## Work instructions
Could you restate word for word every line of the records below, from the first one to the one holding "règle/rouge (no. 3"?

Start of Block

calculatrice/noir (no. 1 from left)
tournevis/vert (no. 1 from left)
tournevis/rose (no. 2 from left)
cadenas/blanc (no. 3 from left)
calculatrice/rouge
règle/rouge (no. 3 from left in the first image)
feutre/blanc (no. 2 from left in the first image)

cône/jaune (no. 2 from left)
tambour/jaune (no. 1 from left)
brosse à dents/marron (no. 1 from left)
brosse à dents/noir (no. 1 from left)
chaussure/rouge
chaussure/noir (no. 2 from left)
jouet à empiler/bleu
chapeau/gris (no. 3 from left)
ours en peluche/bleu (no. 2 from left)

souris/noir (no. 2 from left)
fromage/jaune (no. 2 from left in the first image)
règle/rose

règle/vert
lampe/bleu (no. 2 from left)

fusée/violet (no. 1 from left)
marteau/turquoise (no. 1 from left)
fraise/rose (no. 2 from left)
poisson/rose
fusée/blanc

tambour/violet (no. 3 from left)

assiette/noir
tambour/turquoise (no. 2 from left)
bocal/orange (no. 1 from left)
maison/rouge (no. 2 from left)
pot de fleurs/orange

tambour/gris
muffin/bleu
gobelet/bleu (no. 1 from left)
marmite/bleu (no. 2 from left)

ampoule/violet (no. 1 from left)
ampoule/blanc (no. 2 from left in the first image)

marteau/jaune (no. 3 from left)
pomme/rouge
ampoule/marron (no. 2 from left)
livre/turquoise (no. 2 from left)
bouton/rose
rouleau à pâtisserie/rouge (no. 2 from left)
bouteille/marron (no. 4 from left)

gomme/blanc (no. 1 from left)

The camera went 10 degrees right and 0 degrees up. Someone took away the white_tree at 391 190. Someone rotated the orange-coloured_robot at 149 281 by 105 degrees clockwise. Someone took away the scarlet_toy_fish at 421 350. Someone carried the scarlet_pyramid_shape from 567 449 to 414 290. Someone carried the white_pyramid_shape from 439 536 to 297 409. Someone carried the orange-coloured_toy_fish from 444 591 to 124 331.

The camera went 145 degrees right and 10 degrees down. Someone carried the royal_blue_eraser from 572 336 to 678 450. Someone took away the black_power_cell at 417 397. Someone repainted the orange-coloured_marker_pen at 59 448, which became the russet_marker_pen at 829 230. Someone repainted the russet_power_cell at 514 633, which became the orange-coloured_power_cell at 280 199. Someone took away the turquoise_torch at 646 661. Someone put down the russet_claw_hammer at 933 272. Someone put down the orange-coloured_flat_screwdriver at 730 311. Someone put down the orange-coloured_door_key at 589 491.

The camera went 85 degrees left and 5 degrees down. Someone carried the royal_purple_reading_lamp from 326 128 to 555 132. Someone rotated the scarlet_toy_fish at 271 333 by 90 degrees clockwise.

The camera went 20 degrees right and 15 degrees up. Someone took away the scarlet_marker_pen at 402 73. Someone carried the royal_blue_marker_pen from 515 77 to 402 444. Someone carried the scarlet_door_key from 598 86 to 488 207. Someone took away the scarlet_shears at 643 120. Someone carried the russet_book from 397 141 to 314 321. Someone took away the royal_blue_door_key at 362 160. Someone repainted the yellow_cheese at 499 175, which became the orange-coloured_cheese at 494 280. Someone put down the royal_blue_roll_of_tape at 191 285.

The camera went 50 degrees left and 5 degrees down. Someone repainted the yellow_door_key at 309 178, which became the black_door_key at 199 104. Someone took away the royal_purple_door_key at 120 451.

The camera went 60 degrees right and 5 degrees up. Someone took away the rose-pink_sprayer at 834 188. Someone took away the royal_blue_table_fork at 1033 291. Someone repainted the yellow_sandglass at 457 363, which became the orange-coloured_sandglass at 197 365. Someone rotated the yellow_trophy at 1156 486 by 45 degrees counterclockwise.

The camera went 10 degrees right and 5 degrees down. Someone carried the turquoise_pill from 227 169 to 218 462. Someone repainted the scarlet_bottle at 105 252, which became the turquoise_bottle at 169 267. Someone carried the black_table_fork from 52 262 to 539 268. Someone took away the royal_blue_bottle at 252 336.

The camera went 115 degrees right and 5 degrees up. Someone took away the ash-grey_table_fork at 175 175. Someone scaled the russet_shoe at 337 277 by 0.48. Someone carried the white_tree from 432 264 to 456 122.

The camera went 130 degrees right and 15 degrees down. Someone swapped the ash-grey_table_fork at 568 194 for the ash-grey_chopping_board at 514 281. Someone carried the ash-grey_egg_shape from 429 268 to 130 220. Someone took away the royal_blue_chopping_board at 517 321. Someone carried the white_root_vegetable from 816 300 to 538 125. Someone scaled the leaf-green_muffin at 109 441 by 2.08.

End of Block

## Problem solution
calculatrice/noir (no. 1 from left)
tournevis/vert (no. 1 from left)
tournevis/rose (no. 2 from left)
cadenas/blanc (no. 3 from left)
calculatrice/rouge
règle/rouge (no. 3 from left in the first image)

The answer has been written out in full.